*Exercise prompt*. Looking at each line of the data below, tally those that contain the word "SONAR" and give only the total.

Data excerpts
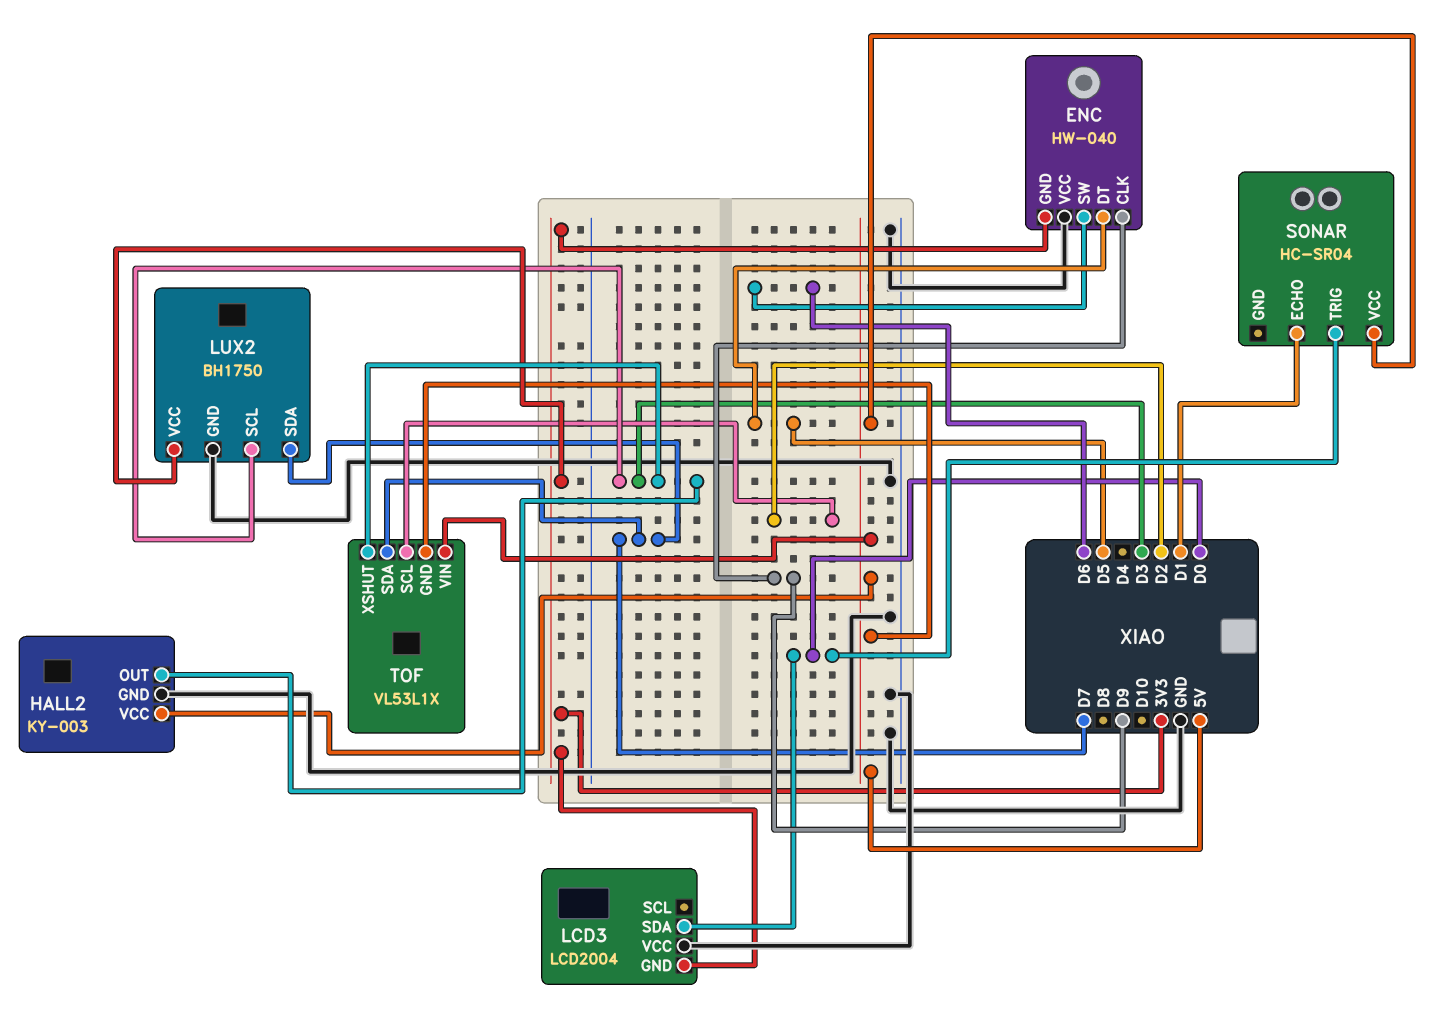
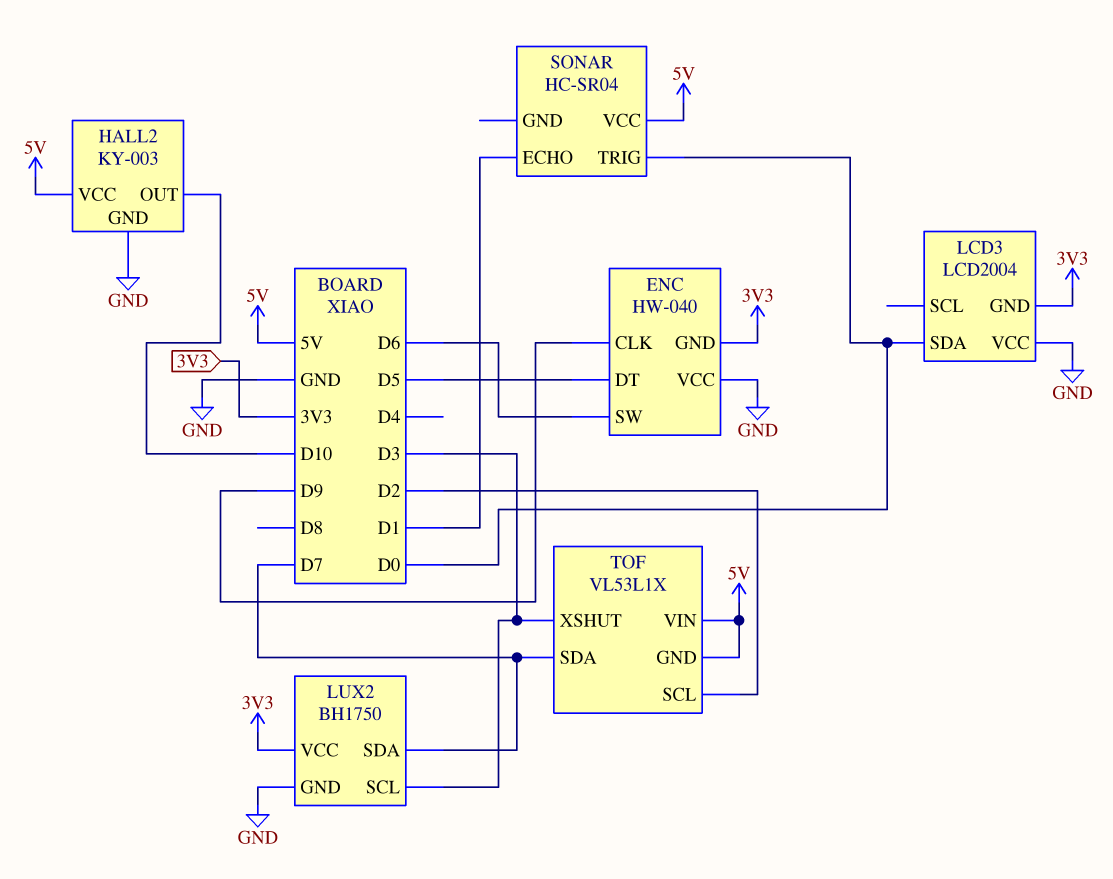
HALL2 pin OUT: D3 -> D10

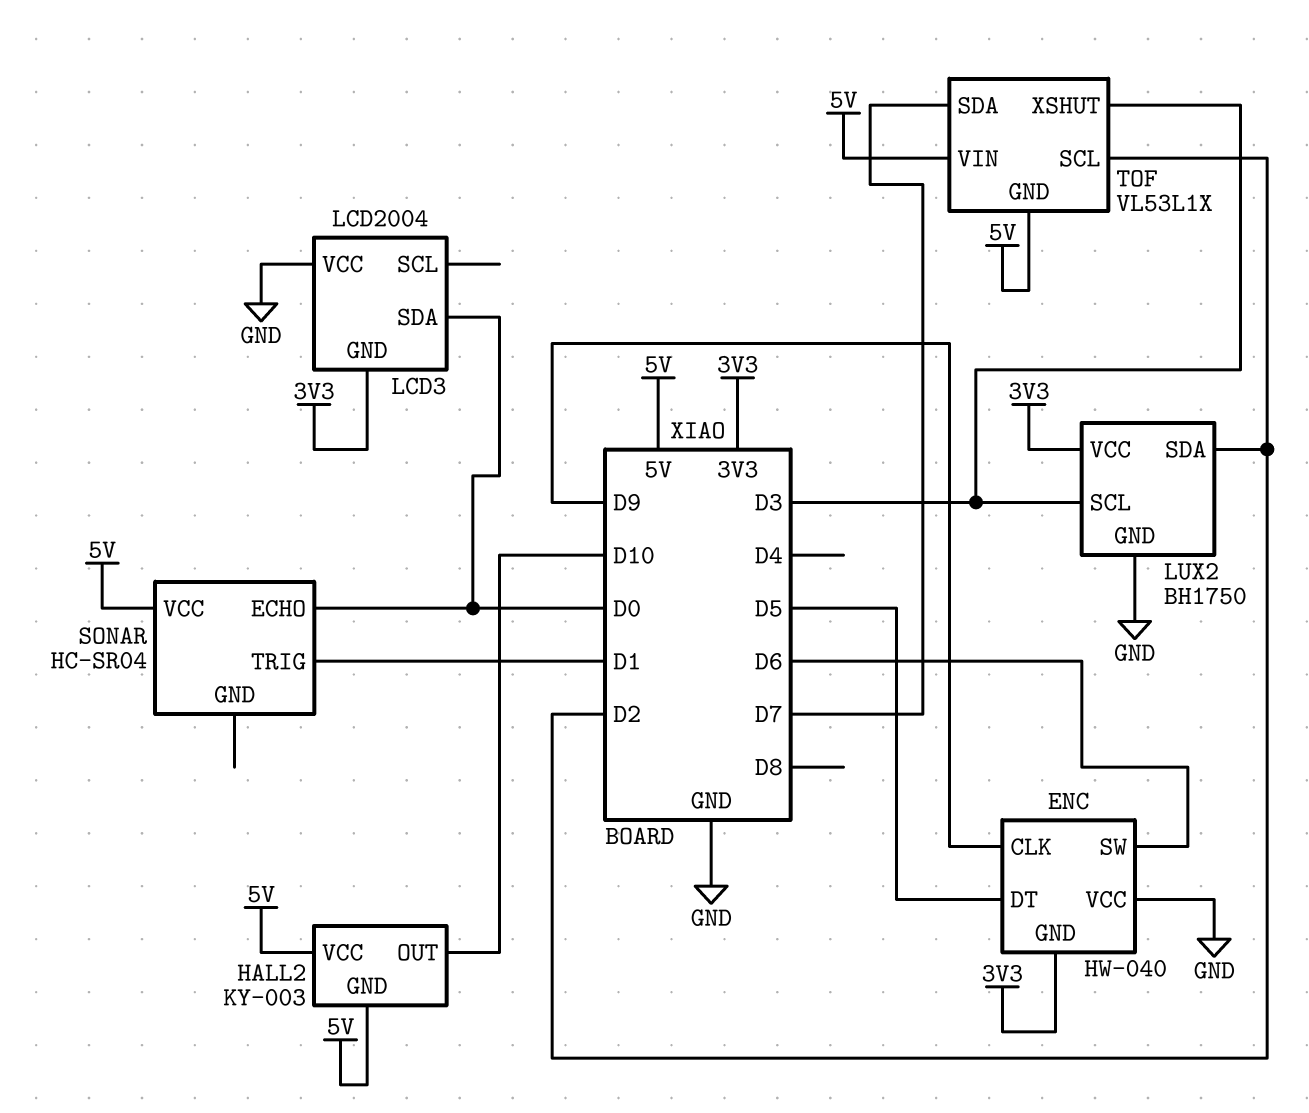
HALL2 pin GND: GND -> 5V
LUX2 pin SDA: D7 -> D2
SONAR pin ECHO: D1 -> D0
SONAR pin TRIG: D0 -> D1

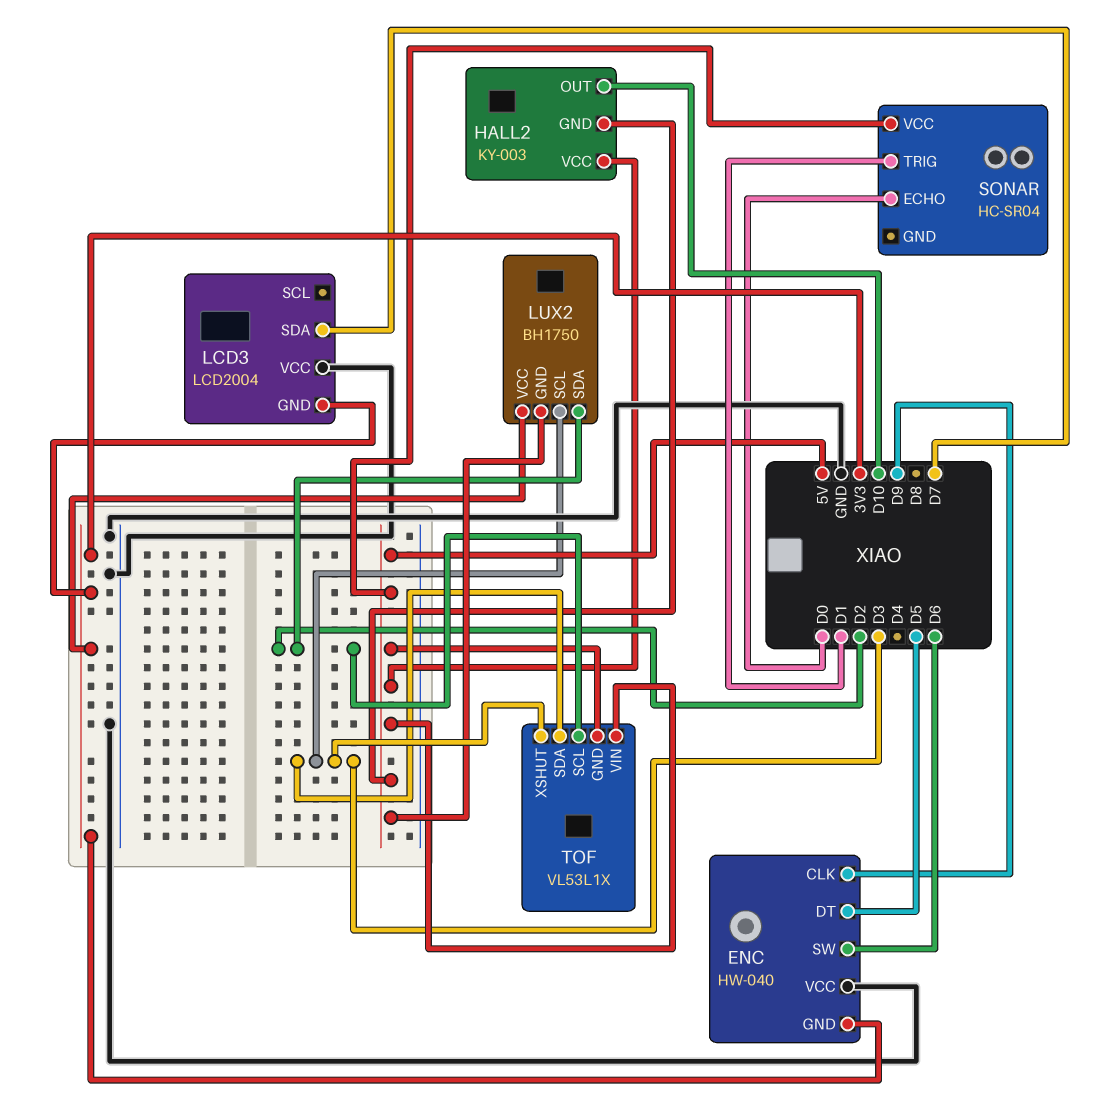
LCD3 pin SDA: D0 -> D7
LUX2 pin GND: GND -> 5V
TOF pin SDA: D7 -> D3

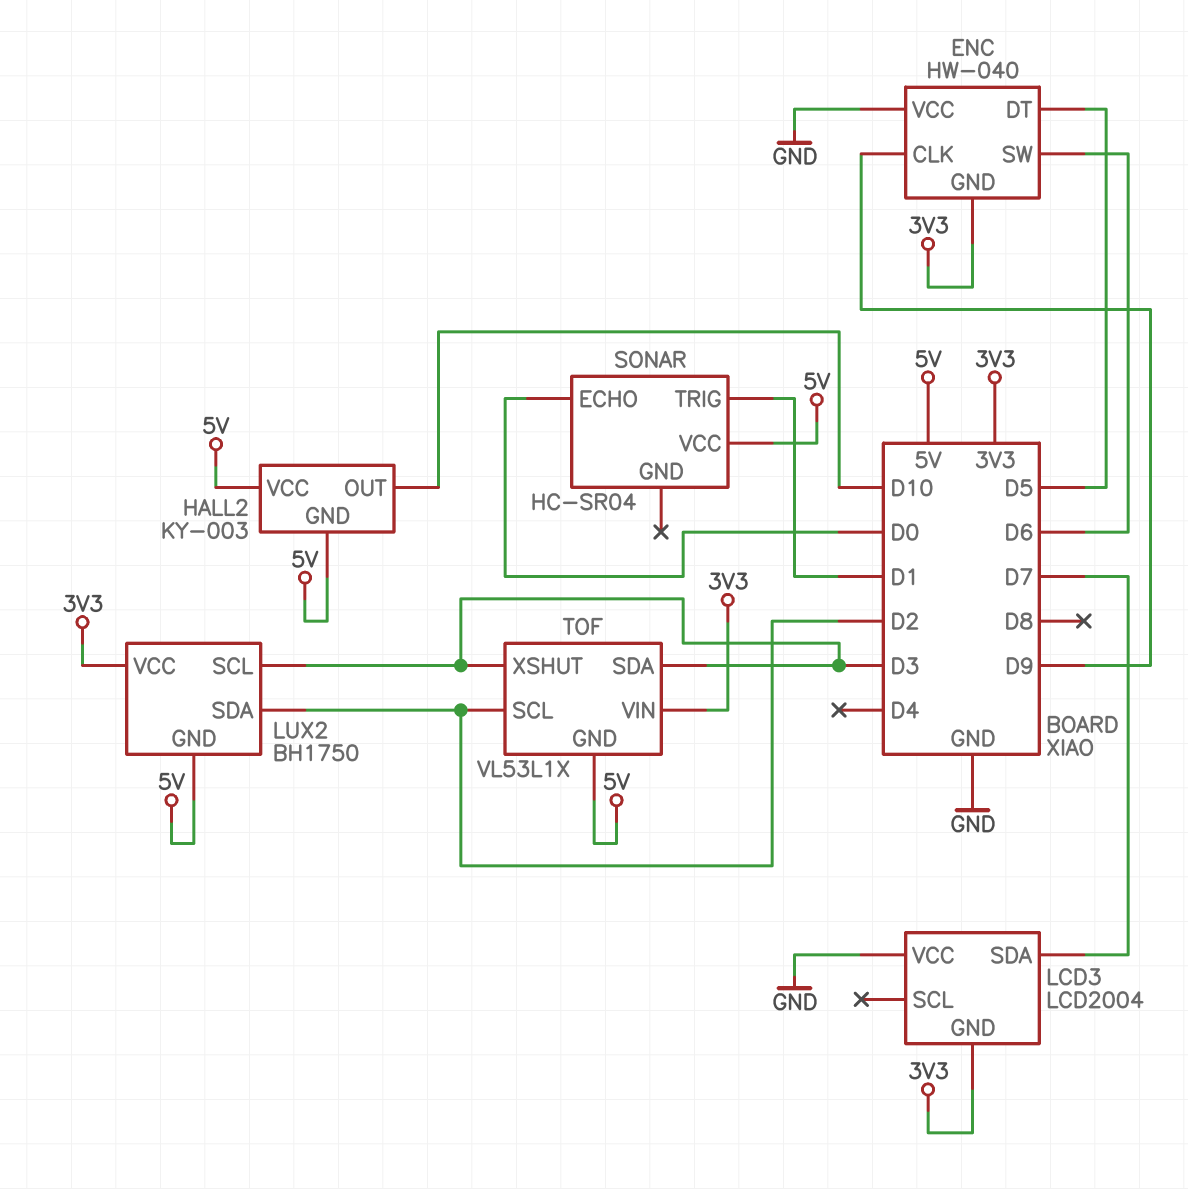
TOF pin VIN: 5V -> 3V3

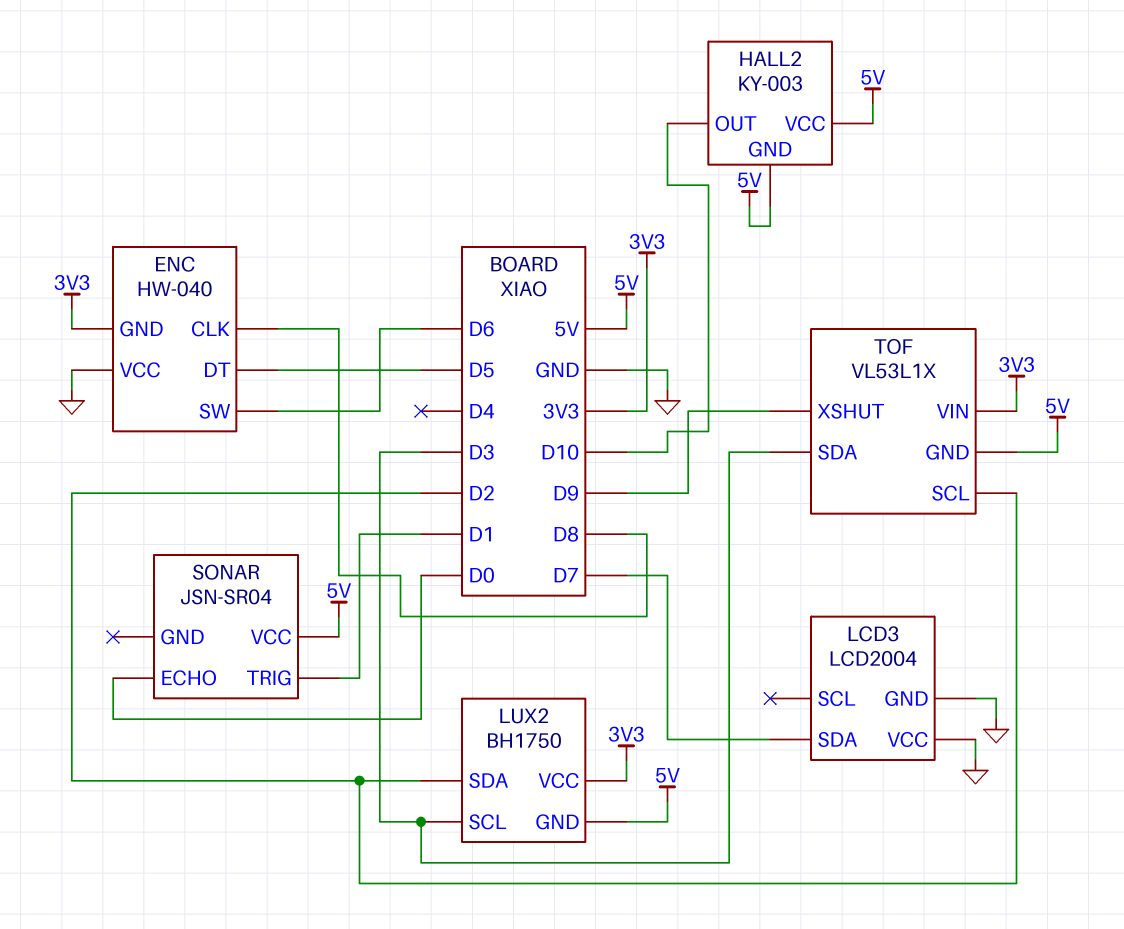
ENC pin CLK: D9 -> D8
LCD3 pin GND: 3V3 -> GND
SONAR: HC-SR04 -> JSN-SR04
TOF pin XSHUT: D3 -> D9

*Task result*. 3